▸ 书面要求
请把列表中从含有“This is a 0.1”的一行开始、到含有“road 3 (unclassified): [(415,286),(511,386)]”的一行结束的部分转换为两列CSV，列名为“请求”和“答案”。每条请求占一行，其文本和答案各放入一个带引号的字段，字段内的换行改为空格。
━━━━━━━━━━
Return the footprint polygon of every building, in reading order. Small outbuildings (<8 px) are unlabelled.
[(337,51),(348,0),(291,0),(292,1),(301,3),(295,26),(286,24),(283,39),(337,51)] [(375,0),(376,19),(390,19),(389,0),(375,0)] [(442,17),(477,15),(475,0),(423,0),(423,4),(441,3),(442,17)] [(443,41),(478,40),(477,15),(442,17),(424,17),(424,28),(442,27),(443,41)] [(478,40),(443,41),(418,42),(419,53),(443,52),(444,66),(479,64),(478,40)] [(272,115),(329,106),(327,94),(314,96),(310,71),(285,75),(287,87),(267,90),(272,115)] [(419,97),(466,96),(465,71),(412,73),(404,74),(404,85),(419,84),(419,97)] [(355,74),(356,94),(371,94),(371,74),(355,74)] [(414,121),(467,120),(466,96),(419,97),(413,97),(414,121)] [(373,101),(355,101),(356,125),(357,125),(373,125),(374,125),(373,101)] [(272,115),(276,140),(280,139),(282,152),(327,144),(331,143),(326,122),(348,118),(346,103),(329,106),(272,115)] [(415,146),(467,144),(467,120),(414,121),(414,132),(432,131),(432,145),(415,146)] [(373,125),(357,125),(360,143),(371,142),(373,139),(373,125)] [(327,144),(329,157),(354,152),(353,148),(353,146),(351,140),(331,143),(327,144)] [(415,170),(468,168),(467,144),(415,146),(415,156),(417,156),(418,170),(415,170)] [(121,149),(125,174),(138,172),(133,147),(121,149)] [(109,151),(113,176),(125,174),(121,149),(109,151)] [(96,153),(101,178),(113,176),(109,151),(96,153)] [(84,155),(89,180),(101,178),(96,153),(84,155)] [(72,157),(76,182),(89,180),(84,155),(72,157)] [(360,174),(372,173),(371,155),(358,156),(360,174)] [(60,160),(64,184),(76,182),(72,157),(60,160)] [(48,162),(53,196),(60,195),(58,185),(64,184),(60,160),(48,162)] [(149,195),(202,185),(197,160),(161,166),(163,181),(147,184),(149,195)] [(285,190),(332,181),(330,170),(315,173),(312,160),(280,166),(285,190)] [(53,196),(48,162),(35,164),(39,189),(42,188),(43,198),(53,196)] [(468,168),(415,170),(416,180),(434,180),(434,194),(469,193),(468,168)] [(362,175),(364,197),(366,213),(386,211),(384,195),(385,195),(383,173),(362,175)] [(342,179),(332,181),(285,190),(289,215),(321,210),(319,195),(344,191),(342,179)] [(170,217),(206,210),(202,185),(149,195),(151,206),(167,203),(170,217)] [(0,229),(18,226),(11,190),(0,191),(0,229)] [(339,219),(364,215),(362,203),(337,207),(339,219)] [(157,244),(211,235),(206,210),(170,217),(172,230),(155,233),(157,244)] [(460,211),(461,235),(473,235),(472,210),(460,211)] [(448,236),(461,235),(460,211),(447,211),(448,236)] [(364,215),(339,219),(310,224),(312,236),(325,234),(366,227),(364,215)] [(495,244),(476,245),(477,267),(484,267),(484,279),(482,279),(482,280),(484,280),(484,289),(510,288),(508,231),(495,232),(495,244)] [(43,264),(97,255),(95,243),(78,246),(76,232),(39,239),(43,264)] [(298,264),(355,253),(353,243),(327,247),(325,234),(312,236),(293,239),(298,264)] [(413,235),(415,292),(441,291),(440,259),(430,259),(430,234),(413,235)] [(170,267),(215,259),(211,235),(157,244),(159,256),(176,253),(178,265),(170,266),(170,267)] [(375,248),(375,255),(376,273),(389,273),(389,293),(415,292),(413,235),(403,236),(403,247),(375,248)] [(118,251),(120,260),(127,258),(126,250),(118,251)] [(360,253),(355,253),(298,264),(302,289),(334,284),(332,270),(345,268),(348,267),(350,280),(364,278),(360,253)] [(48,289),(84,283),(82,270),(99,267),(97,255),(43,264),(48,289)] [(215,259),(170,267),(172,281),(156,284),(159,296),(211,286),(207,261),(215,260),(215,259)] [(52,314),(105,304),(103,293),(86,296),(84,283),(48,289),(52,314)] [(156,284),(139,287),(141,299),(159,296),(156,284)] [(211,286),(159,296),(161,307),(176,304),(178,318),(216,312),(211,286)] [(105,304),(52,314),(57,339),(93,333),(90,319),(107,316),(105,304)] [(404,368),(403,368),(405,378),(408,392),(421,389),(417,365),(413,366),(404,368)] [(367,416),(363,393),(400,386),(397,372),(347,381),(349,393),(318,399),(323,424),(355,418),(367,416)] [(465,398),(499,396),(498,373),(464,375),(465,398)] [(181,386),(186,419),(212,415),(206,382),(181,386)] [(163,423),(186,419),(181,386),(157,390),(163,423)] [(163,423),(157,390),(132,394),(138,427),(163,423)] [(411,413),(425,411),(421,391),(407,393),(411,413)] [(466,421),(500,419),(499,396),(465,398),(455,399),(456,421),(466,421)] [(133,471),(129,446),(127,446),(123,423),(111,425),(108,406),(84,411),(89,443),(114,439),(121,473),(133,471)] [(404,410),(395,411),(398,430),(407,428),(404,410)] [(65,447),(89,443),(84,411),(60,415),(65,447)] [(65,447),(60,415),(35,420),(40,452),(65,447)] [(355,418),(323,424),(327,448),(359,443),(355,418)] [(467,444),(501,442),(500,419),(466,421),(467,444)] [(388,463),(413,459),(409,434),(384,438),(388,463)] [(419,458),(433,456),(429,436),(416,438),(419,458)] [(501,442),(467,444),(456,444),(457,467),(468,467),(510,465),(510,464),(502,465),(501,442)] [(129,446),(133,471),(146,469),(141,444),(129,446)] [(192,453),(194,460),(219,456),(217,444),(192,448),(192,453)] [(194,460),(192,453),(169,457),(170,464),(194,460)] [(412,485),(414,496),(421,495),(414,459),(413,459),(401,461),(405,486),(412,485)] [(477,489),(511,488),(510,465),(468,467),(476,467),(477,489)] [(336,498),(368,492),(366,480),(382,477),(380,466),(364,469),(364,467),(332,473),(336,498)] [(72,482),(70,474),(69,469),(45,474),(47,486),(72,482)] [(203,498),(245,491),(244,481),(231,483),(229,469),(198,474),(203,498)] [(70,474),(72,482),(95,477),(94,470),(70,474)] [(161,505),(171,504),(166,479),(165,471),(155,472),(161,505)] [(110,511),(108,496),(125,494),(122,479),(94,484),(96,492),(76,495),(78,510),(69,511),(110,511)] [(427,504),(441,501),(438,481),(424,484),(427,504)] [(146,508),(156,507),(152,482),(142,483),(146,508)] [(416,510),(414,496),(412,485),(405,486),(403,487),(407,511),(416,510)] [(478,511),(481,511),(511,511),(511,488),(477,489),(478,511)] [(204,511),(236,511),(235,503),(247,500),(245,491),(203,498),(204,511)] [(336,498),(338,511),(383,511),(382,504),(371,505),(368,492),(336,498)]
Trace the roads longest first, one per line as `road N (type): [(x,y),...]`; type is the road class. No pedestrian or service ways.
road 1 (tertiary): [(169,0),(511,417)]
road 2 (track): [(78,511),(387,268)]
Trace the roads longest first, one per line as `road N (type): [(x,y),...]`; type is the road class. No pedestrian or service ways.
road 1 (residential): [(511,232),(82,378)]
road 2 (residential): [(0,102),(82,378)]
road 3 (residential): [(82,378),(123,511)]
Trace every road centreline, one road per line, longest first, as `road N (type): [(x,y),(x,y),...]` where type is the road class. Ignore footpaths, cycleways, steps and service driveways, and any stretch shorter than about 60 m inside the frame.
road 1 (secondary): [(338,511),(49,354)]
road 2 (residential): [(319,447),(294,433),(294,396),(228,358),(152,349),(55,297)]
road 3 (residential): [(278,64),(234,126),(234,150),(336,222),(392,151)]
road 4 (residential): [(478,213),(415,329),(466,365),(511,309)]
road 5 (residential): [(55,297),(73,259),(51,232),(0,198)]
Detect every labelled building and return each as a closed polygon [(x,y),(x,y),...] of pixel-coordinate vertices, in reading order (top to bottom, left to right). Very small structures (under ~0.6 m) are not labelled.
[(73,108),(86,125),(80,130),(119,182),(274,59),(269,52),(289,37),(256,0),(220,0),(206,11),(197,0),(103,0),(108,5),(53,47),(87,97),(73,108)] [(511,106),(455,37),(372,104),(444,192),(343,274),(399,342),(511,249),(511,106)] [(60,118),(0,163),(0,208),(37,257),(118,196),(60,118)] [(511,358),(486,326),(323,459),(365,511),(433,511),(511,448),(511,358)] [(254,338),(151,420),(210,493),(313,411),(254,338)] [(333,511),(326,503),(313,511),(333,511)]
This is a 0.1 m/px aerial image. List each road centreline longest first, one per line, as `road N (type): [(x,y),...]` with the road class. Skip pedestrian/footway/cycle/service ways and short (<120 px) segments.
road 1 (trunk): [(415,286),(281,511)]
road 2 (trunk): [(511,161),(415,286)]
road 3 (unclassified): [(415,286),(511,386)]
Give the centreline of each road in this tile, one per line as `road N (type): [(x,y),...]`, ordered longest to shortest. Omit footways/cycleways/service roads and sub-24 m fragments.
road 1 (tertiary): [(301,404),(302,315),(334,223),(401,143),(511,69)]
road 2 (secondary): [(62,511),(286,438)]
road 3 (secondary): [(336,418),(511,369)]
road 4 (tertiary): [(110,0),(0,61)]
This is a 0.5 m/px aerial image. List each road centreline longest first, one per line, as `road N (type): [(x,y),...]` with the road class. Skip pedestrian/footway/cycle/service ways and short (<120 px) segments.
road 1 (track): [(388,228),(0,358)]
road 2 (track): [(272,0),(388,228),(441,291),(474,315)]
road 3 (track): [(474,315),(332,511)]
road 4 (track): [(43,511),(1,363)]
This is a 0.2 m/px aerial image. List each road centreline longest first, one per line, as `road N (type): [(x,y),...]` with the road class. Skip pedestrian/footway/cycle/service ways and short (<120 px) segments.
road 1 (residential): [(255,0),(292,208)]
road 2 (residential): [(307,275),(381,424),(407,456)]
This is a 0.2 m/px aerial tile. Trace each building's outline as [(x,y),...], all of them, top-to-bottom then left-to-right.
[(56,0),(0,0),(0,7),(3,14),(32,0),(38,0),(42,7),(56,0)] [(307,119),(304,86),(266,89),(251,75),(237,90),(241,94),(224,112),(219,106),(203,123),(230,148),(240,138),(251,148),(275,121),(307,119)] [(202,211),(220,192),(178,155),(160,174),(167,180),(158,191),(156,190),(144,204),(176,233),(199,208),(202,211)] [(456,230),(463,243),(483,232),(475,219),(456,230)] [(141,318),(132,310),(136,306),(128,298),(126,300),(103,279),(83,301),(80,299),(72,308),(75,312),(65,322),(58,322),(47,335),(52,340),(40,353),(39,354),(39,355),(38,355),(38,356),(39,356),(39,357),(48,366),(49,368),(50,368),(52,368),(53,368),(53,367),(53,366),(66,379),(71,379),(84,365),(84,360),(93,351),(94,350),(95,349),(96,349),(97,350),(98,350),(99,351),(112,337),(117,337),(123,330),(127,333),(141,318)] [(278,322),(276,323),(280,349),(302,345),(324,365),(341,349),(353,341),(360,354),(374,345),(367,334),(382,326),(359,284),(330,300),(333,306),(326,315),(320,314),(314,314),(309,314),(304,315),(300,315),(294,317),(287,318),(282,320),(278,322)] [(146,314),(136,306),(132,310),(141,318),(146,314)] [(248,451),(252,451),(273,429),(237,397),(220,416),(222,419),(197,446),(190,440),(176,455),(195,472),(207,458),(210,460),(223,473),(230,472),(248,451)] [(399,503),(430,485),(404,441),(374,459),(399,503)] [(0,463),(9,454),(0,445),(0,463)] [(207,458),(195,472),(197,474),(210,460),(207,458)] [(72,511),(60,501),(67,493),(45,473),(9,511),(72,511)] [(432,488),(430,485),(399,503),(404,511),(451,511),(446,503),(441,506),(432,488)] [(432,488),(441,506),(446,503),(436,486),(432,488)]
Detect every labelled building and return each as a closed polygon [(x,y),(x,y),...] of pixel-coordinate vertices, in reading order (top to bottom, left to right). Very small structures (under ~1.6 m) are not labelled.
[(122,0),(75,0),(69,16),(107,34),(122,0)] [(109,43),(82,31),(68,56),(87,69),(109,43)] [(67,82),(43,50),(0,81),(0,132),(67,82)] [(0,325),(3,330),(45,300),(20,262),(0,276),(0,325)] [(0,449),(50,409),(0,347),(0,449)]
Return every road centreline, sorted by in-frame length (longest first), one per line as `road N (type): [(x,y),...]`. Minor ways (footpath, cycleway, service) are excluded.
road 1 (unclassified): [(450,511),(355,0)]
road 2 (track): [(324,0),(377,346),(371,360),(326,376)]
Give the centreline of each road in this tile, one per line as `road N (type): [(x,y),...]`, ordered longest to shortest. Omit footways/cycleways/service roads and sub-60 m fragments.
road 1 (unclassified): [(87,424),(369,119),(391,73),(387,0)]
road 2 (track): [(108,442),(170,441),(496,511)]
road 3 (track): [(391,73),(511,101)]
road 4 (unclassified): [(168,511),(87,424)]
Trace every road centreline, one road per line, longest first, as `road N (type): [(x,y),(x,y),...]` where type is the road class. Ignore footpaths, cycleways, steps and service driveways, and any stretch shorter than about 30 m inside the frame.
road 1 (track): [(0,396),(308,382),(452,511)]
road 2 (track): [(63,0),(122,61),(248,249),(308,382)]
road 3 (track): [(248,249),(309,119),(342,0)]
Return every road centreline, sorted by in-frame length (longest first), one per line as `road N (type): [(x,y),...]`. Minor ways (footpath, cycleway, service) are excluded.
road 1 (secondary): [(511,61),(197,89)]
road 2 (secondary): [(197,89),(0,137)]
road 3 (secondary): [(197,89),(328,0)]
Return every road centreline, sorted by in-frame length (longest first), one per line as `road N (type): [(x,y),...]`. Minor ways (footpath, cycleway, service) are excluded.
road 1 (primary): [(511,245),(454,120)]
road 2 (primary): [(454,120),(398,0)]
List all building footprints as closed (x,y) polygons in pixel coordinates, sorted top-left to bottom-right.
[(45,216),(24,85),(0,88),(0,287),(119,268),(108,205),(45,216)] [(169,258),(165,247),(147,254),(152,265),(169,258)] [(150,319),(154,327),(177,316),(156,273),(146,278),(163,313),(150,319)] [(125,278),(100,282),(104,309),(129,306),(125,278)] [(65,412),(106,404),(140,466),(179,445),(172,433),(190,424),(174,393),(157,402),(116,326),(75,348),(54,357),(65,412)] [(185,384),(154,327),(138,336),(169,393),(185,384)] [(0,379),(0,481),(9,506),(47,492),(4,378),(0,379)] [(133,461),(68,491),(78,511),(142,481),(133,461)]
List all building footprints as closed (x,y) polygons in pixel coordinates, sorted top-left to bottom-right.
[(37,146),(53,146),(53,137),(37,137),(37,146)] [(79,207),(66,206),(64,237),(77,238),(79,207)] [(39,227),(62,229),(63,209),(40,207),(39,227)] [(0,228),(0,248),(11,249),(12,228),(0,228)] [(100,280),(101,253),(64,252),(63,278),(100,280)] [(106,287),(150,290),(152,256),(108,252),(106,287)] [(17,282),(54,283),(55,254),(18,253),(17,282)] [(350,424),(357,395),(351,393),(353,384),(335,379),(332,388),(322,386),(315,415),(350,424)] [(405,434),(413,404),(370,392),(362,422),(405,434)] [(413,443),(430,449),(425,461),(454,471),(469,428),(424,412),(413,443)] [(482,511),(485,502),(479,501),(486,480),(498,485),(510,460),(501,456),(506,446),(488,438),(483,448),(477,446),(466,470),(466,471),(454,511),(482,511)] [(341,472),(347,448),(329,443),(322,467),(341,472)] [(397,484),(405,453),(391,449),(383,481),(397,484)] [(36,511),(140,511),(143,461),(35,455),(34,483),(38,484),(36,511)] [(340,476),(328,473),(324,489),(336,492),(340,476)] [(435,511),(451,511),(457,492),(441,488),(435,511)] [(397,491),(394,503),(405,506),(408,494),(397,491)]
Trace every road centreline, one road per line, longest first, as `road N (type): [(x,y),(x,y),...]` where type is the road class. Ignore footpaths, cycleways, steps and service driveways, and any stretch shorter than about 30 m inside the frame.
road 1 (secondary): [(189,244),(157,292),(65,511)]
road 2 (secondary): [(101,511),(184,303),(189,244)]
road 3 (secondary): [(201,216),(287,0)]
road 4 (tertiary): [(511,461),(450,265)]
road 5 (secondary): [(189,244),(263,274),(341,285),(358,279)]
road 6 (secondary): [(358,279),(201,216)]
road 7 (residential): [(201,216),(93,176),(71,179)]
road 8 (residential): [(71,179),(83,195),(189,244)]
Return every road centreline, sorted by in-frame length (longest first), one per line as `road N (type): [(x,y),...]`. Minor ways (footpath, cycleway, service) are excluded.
━━━━━━━━━━
▸ 预期答案
请求,答案
"This is a 0.1 m/px aerial image. List each road centreline longest first, one per line, as `road N (type): [(x,y),...]` with the road class. Skip pedestrian/footway/cycle/service ways and short (<120 px) segments.","road 1 (trunk): [(415,286),(281,511)] road 2 (trunk): [(511,161),(415,286)] road 3 (unclassified): [(415,286),(511,386)]"